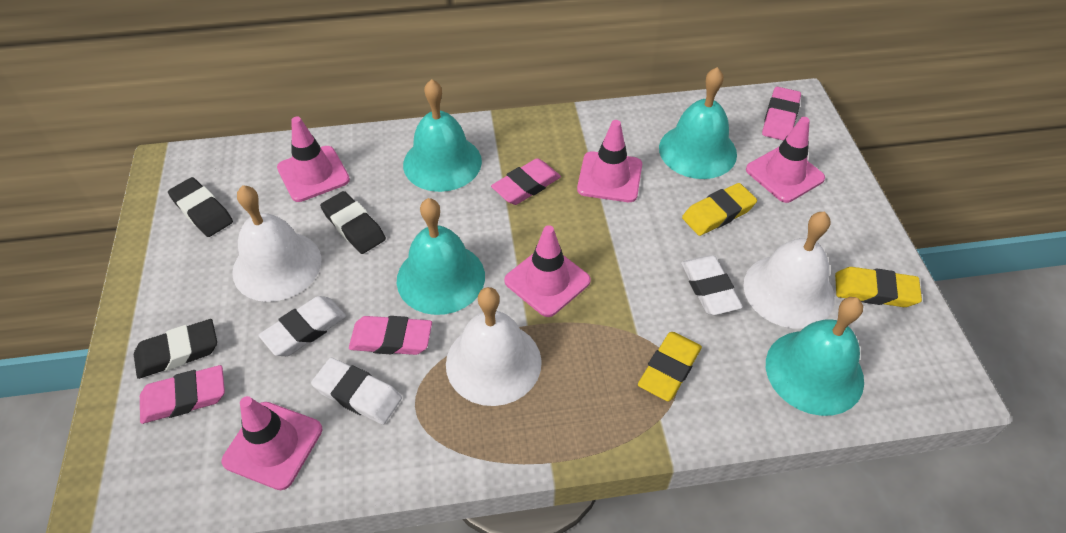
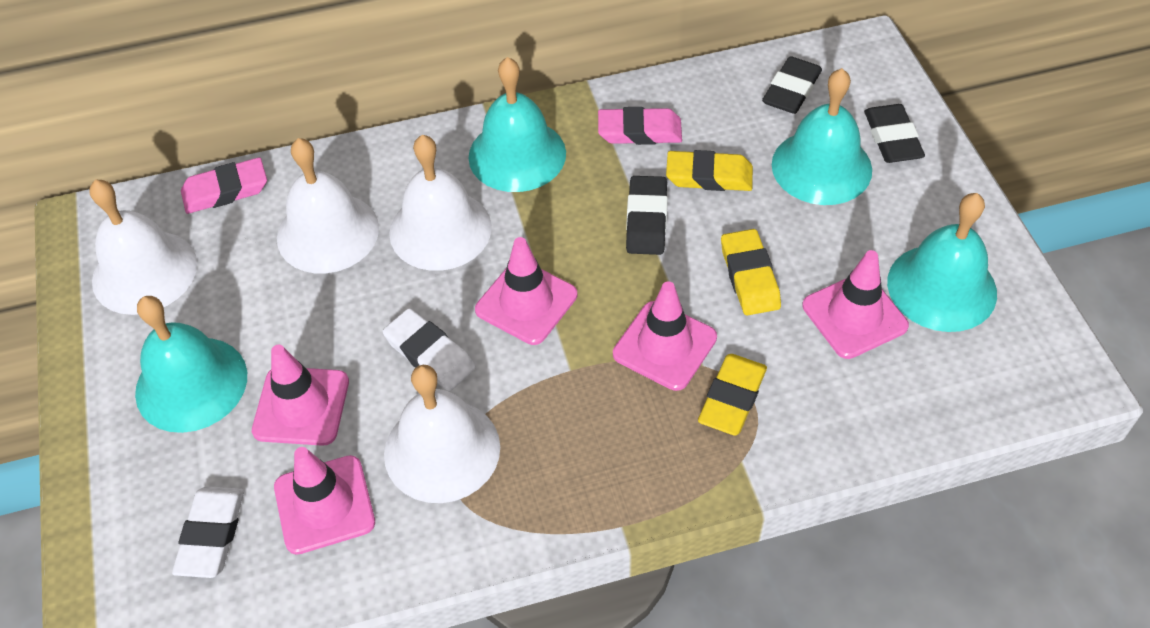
pink eraser: 4 -> 2
white bell: 3 -> 4
white eraser: 3 -> 2

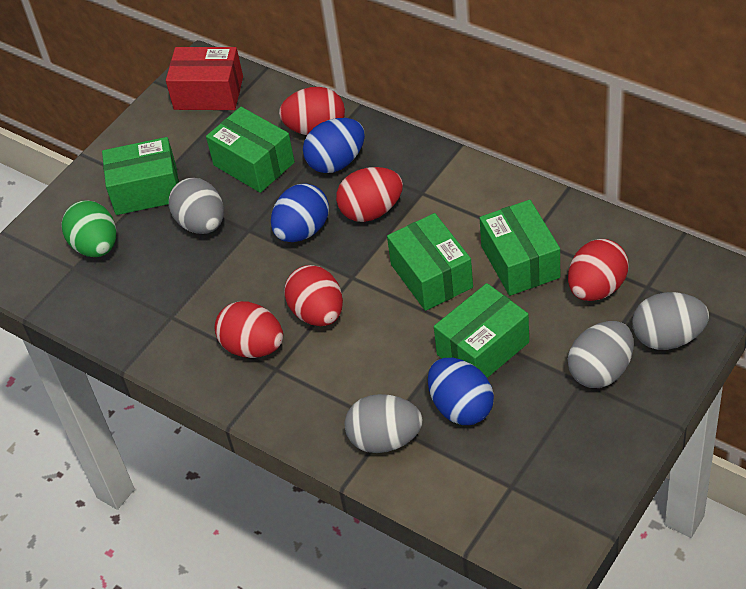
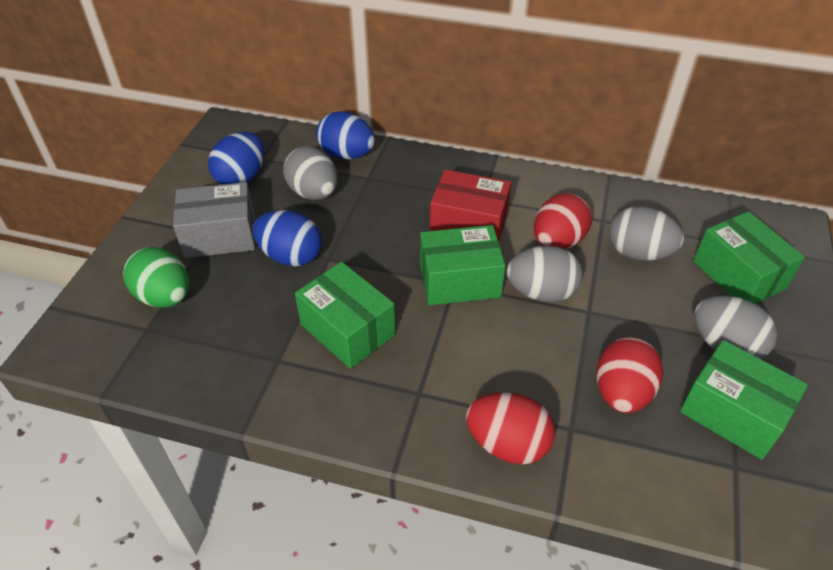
green box: 5 -> 4
grey box: 0 -> 1
red egg: 5 -> 3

-----

If a line falls between the one containing "white bell: 3 -> 4" and the last line of the entries above, both included, reproduce it exactly; leave the pictures out.

EXERCISE RESPONSE =>
white bell: 3 -> 4
white eraser: 3 -> 2

green box: 5 -> 4
grey box: 0 -> 1
red egg: 5 -> 3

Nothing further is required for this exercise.